[Task material]

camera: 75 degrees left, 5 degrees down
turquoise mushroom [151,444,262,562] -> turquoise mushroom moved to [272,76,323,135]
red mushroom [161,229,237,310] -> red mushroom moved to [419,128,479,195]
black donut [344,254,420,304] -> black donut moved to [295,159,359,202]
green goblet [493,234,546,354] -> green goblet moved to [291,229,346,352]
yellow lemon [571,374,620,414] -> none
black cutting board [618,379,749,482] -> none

[/Task material]

▶ **Task to complete**
Would you please return all lines of the data that include the word "none"?

▶ **Task response**
yellow lemon [571,374,620,414] -> none
black cutting board [618,379,749,482] -> none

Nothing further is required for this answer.